■ To do: Images are to be excluded, and the rest of the data repeated exactly.

(Spatial object tracking data)
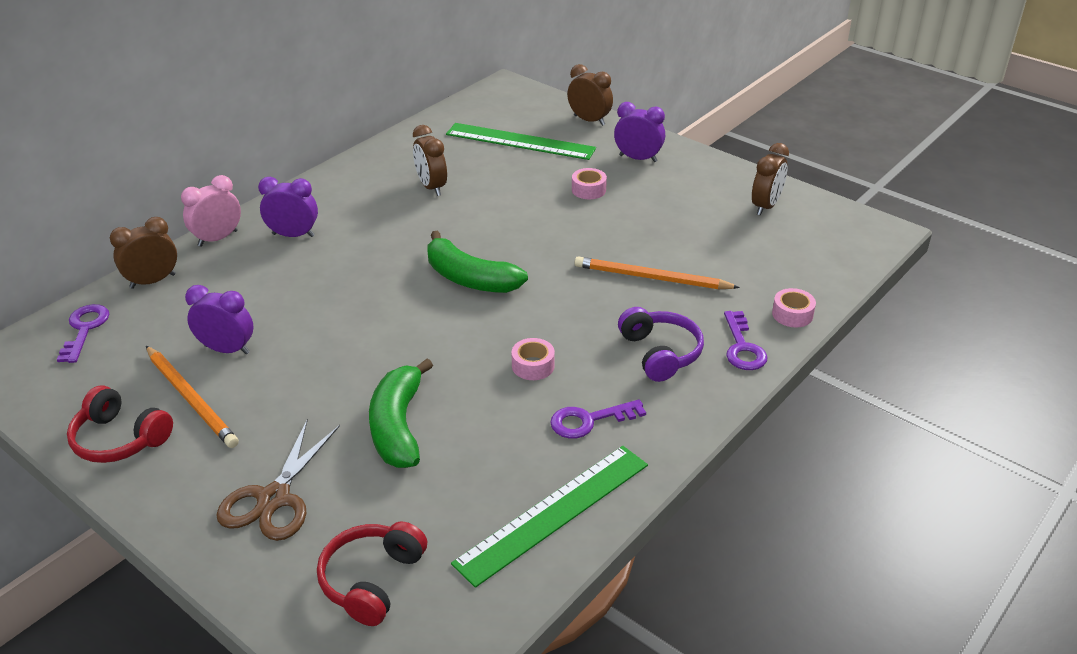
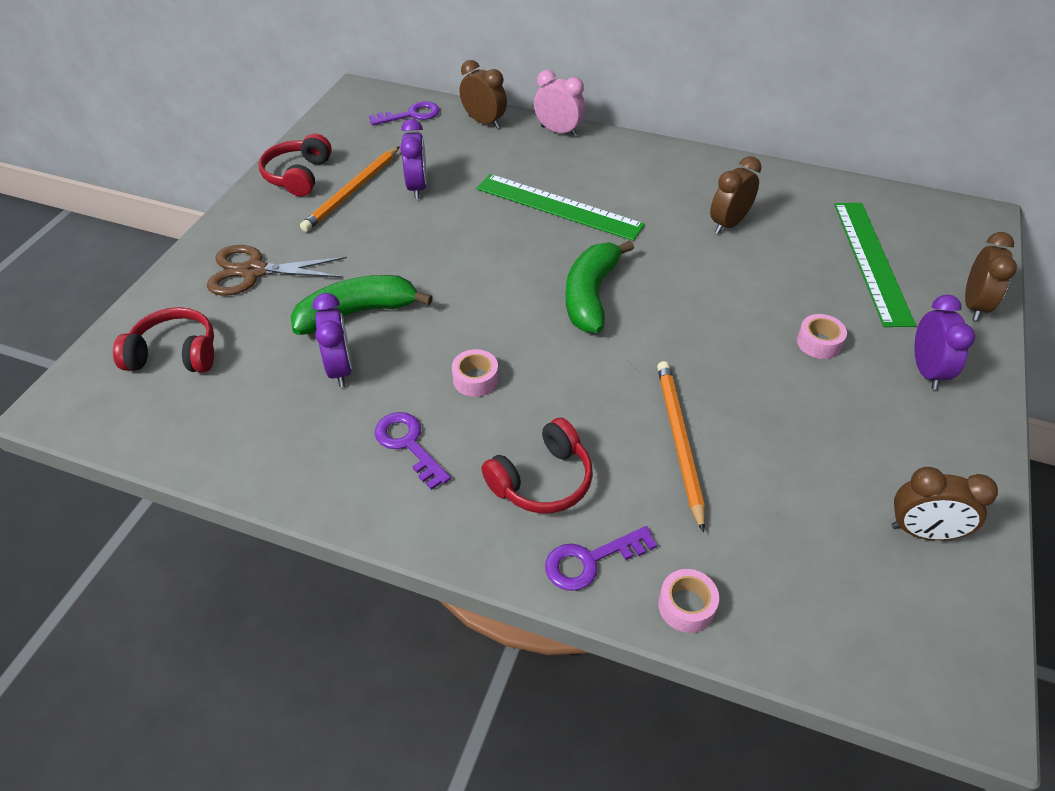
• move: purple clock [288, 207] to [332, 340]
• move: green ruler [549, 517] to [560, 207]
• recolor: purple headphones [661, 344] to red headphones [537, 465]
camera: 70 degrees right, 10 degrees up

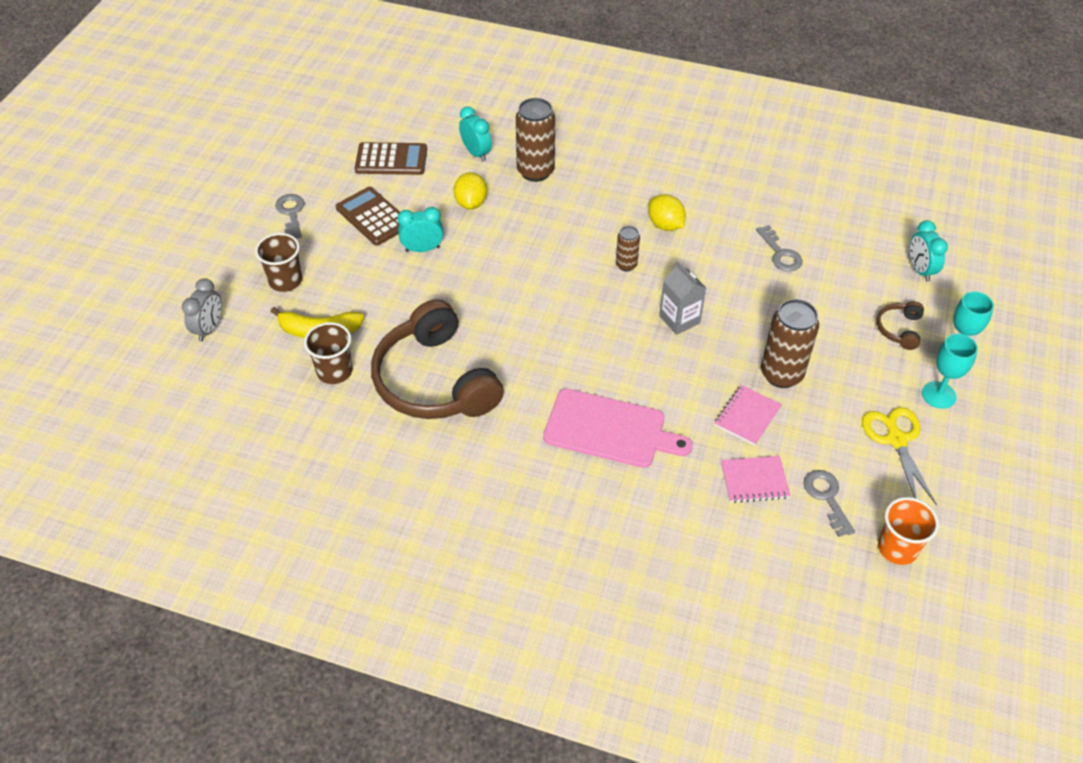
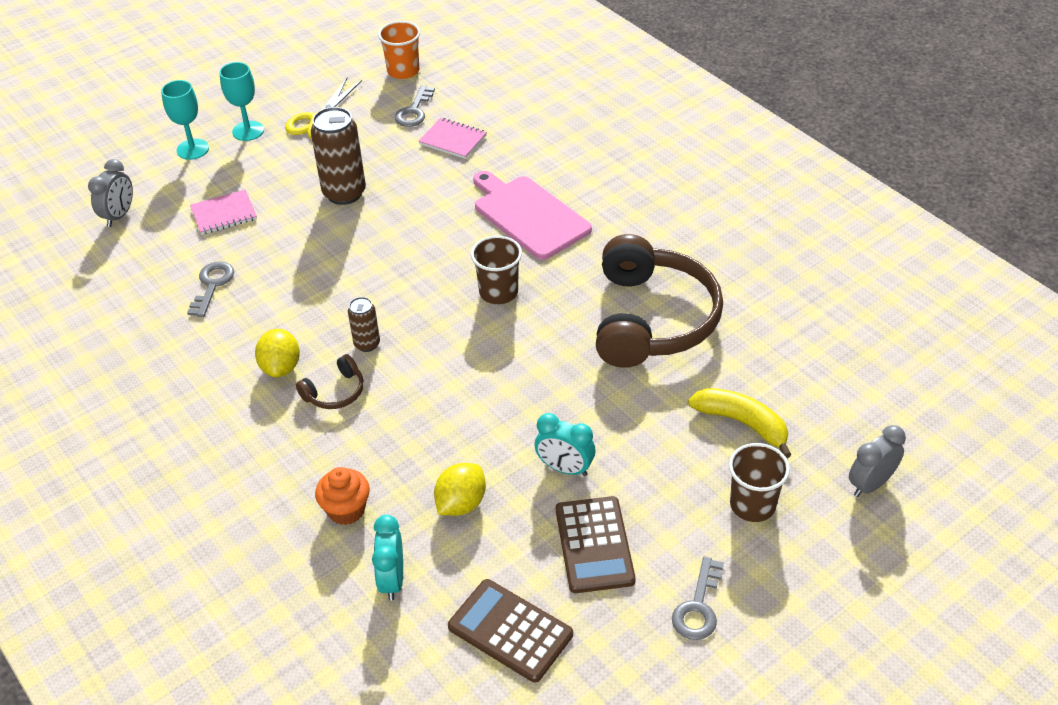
• delete: grey carton [682, 298]
• move: brown cup [328, 353] to [496, 270]
• move: pink notebook [748, 415] to [223, 212]
• move: brown headphones [900, 325] to [330, 381]
• replace: brown can [535, 140] to orange cupcake [342, 496]
• recolor: turquoise clock [929, 251] to grey clock [110, 193]
camera: 145 degrees left, 5 degrees down

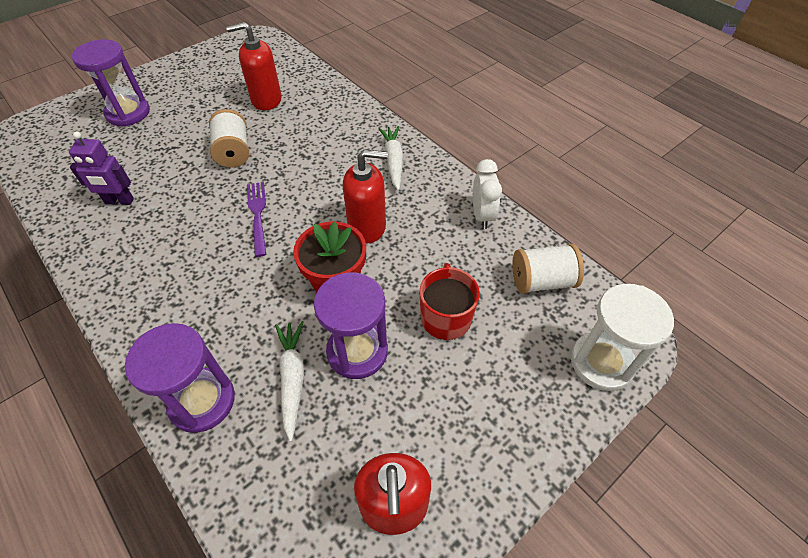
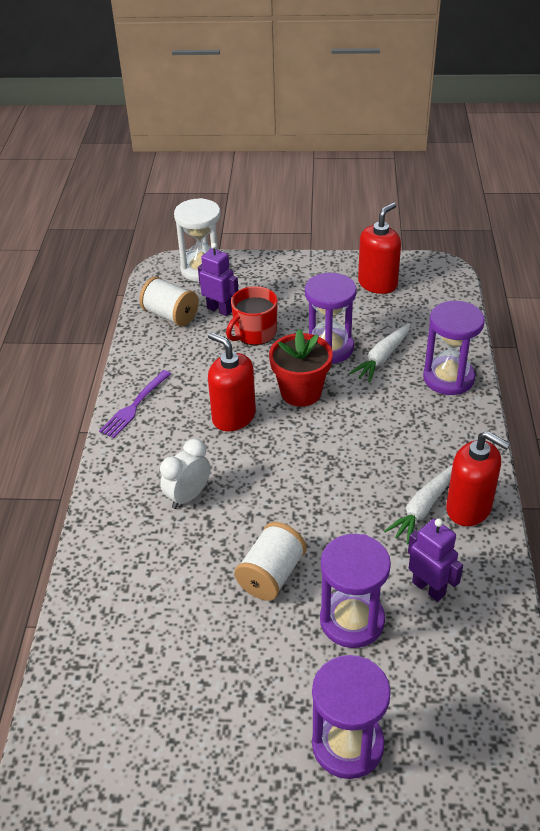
• insert: purple robot [218, 279]
• insert: purple hourglass [355, 591]
• move: red soap dispenser [254, 66] to [478, 478]
• move: purple fork [256, 219] to [135, 404]
• move: white carrot [390, 158] to [418, 505]
• move: white clock [487, 194] to [185, 474]
camera: 135 degrees left, 10 degrees down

■ Answer below:
• move: purple clock [288, 207] to [332, 340]
• move: green ruler [549, 517] to [560, 207]
• recolor: purple headphones [661, 344] to red headphones [537, 465]
camera: 70 degrees right, 10 degrees up

• delete: grey carton [682, 298]
• move: brown cup [328, 353] to [496, 270]
• move: pink notebook [748, 415] to [223, 212]
• move: brown headphones [900, 325] to [330, 381]
• replace: brown can [535, 140] to orange cupcake [342, 496]
• recolor: turquoise clock [929, 251] to grey clock [110, 193]
camera: 145 degrees left, 5 degrees down

• insert: purple robot [218, 279]
• insert: purple hourglass [355, 591]
• move: red soap dispenser [254, 66] to [478, 478]
• move: purple fork [256, 219] to [135, 404]
• move: white carrot [390, 158] to [418, 505]
• move: white clock [487, 194] to [185, 474]
camera: 135 degrees left, 10 degrees down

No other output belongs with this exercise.